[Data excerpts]
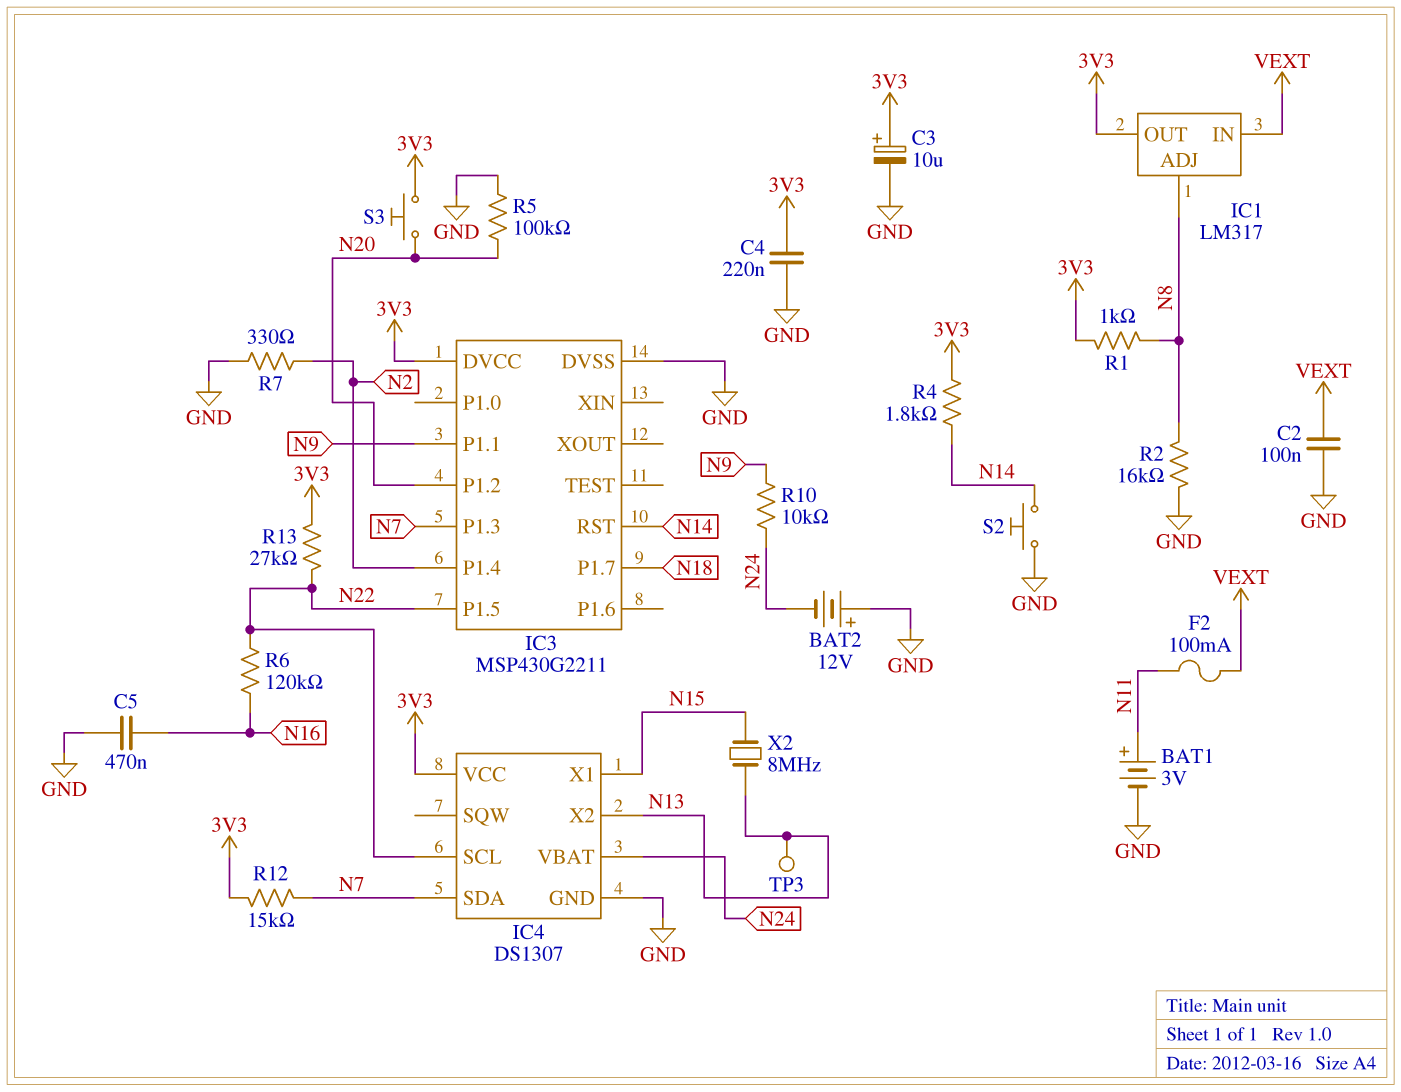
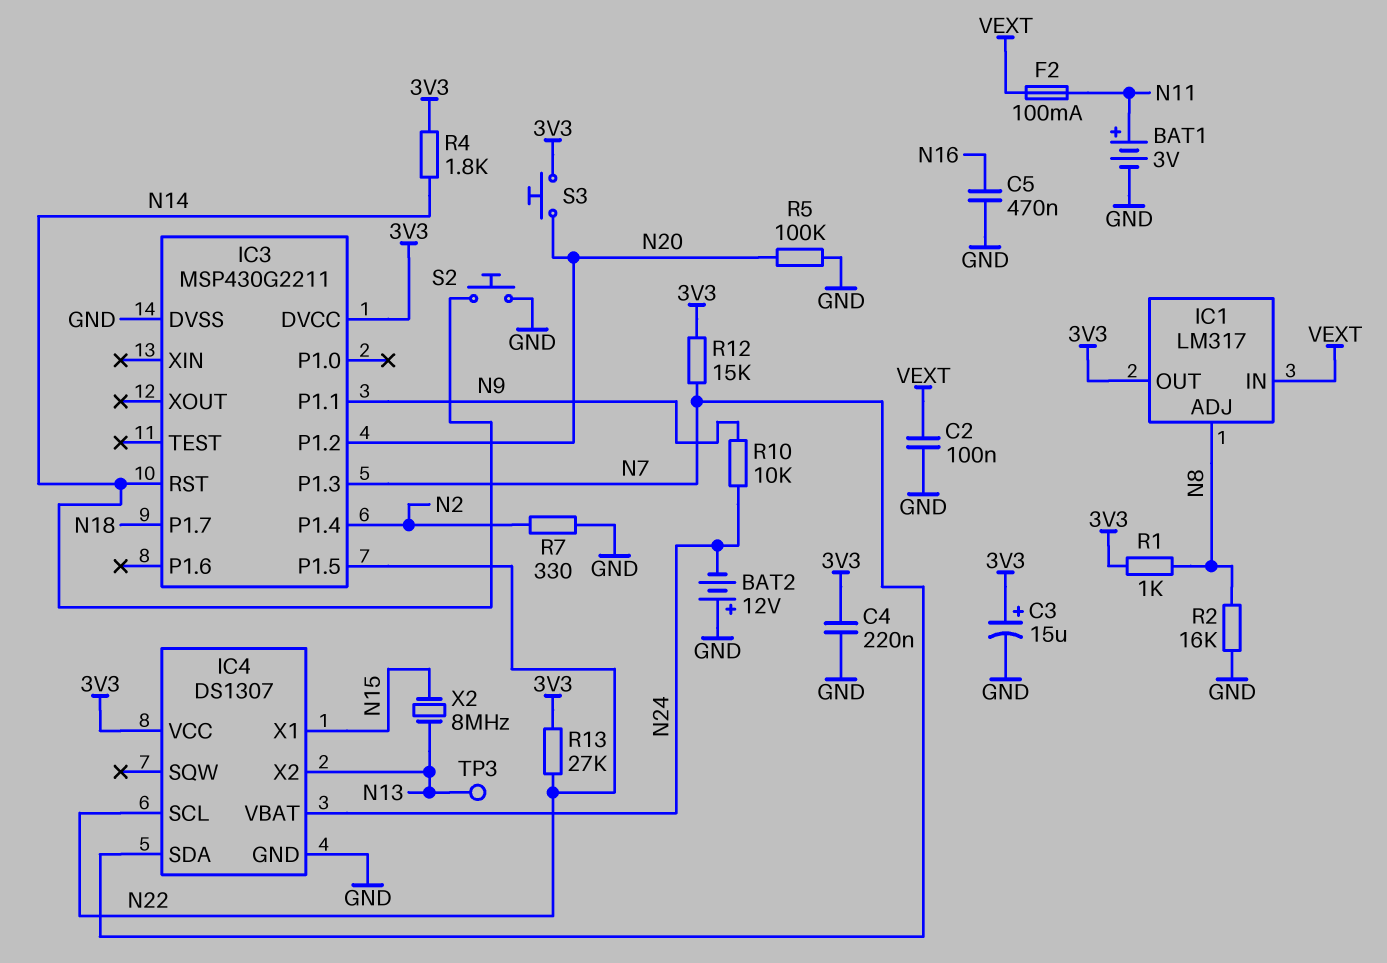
C3: 10uF (plus 3V3, minus GND) -> 15uF (plus 3V3, minus GND)
R6: 120k (N16, N22) -> none

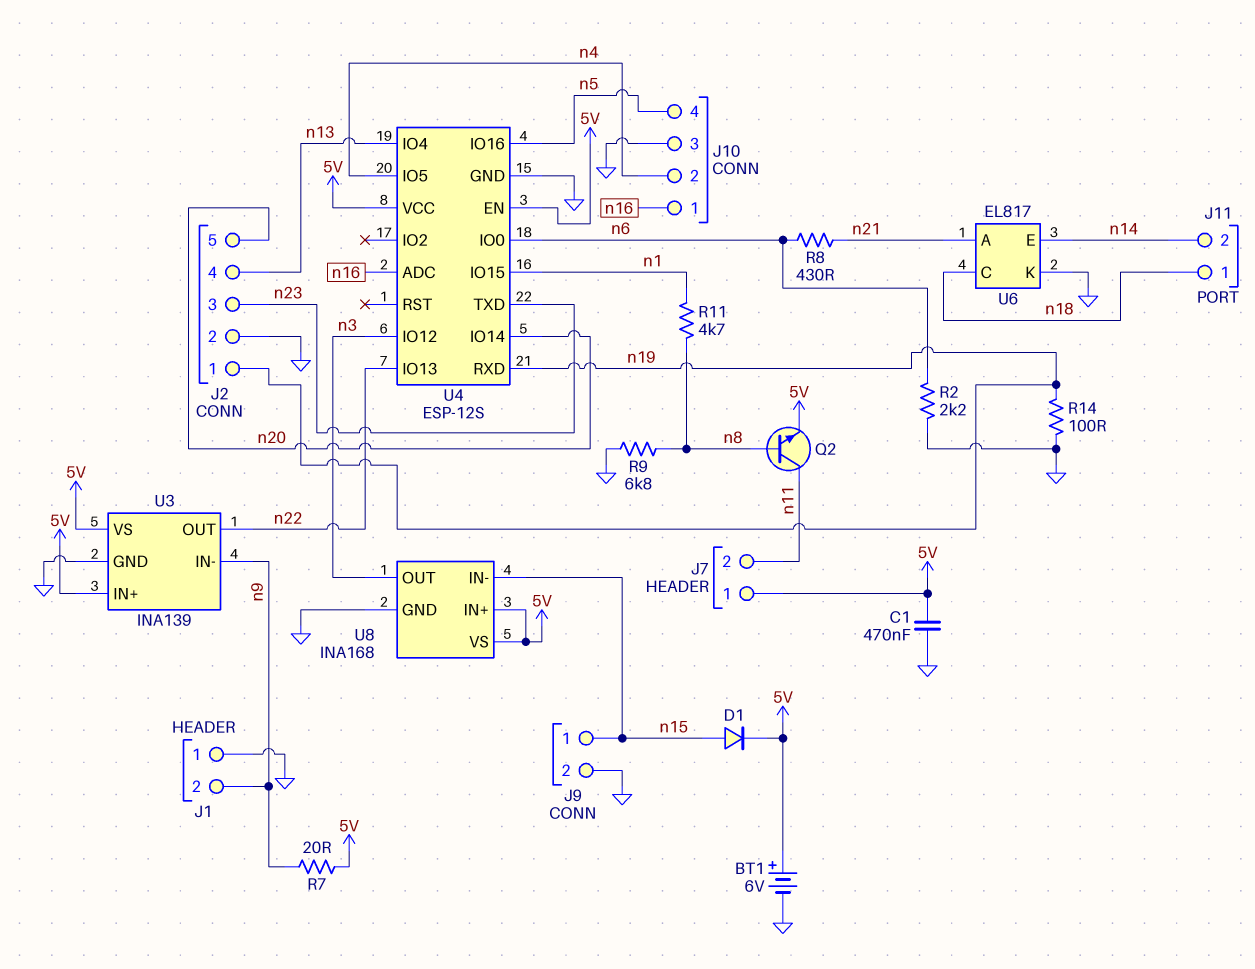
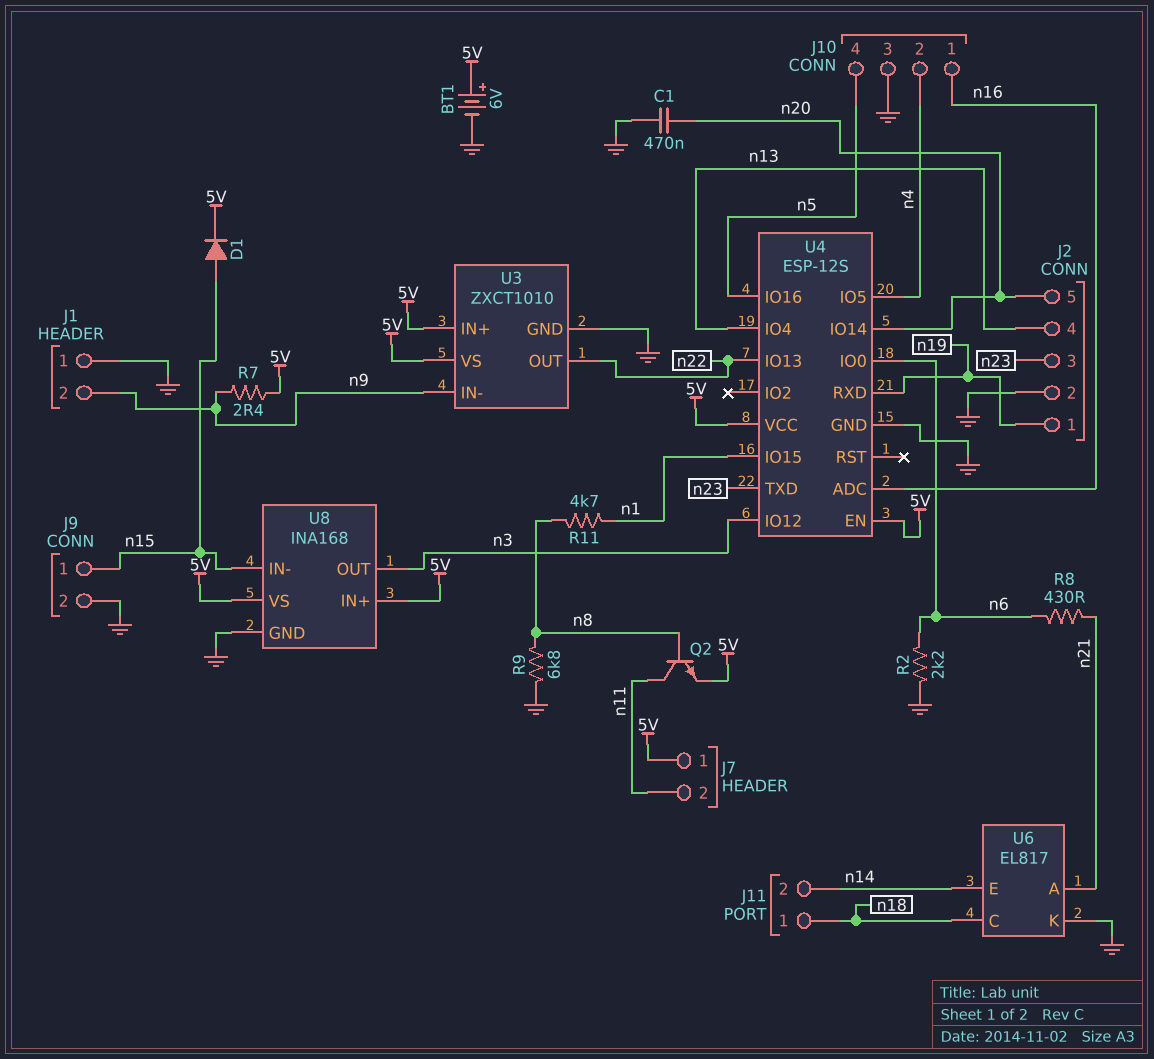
C1: 470nF (5V, GND) -> 470nF (GND, n20)
R7: 20 (5V, n9) -> 2.4 (5V, n9)
R14: 100 (GND, n19) -> none
U3: INA139 -> ZXCT1010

* Exercise prompt *
Hand back the records above exactly, leaving out every picture.

* Output *
C3: 10uF (plus 3V3, minus GND) -> 15uF (plus 3V3, minus GND)
R6: 120k (N16, N22) -> none

C1: 470nF (5V, GND) -> 470nF (GND, n20)
R7: 20 (5V, n9) -> 2.4 (5V, n9)
R14: 100 (GND, n19) -> none
U3: INA139 -> ZXCT1010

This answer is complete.